▸ **Action item**
Your task is to return all of the entries below exactly, leaving out each picture.

BEGIN Listed entries

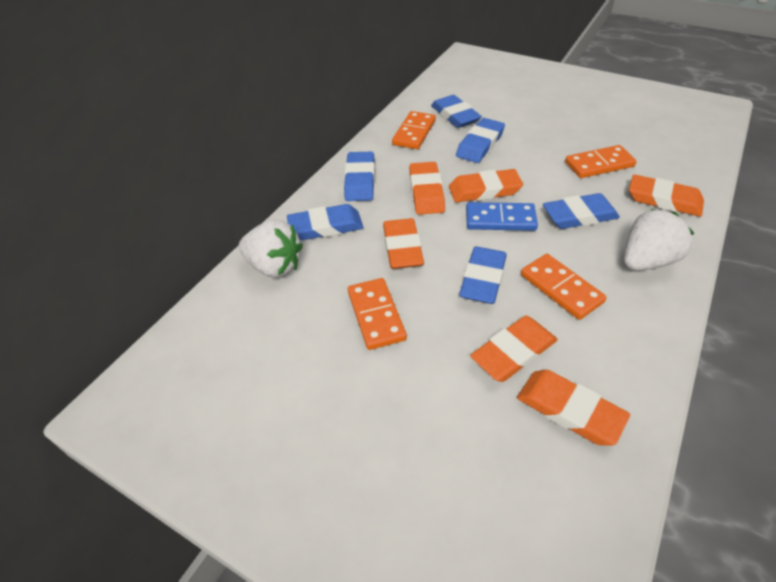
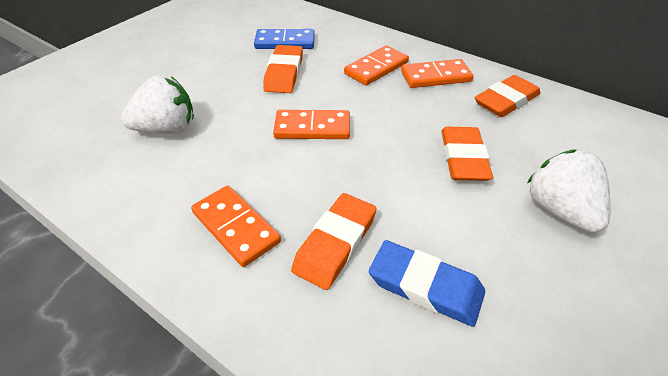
blue eraser: 6 -> 1
orange eraser: 6 -> 4

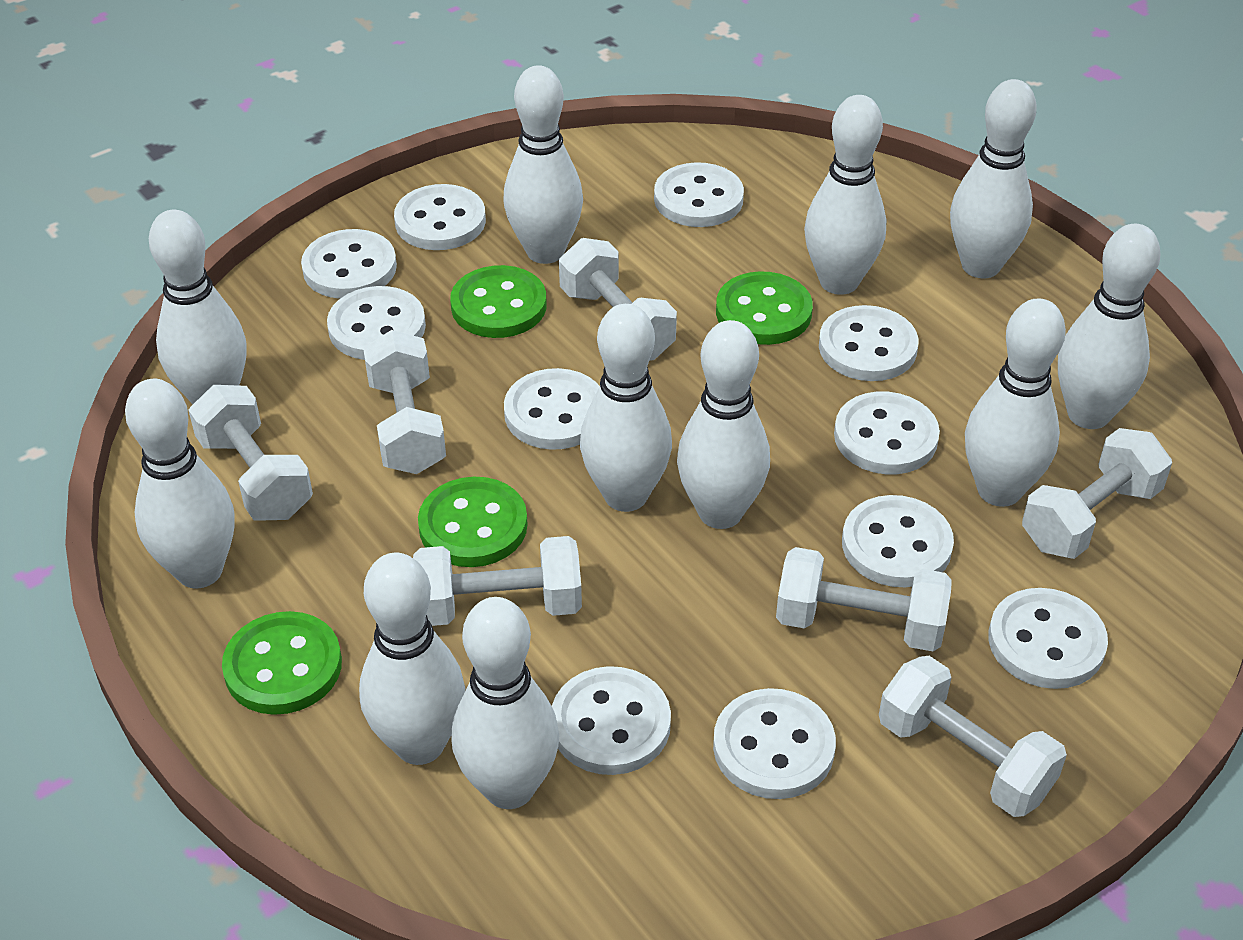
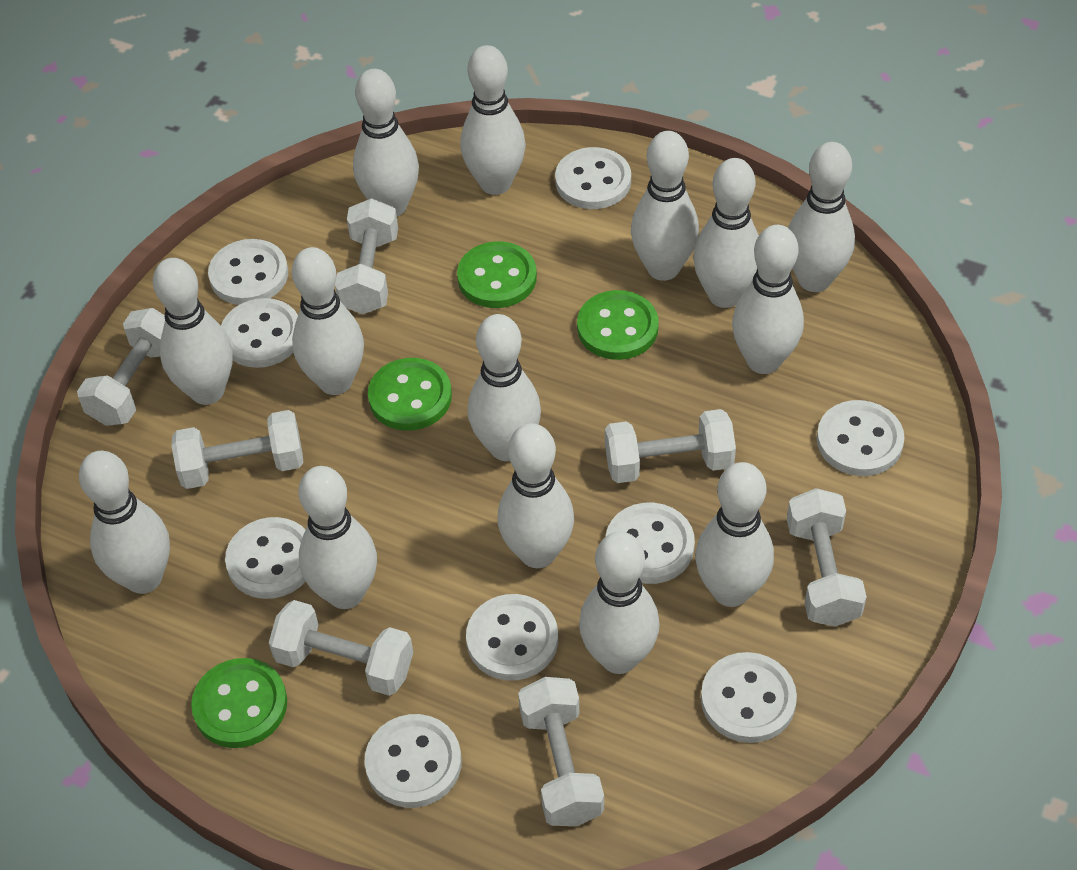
white bowling pin: 11 -> 14
white button: 11 -> 9

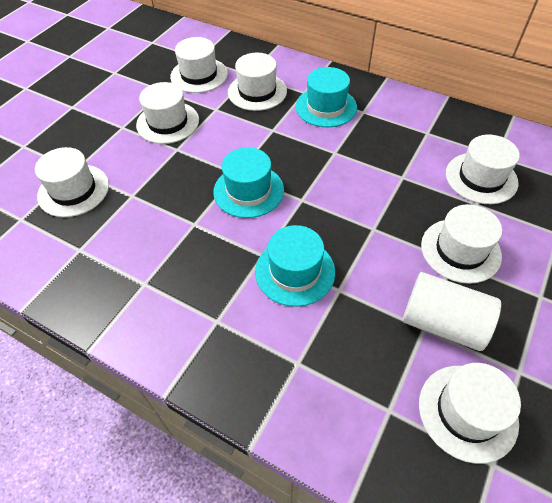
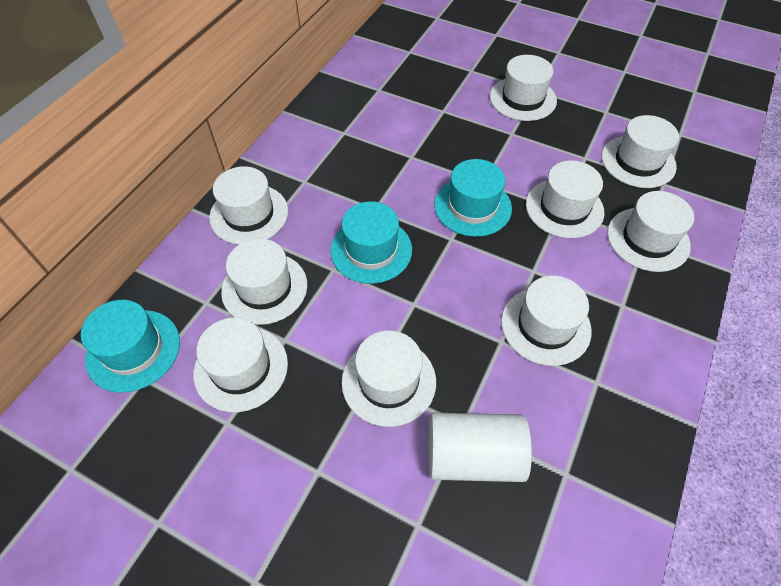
white hat: 7 -> 9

END Listed entries

▸ **Output of the exercise**
blue eraser: 6 -> 1
orange eraser: 6 -> 4

white bowling pin: 11 -> 14
white button: 11 -> 9

white hat: 7 -> 9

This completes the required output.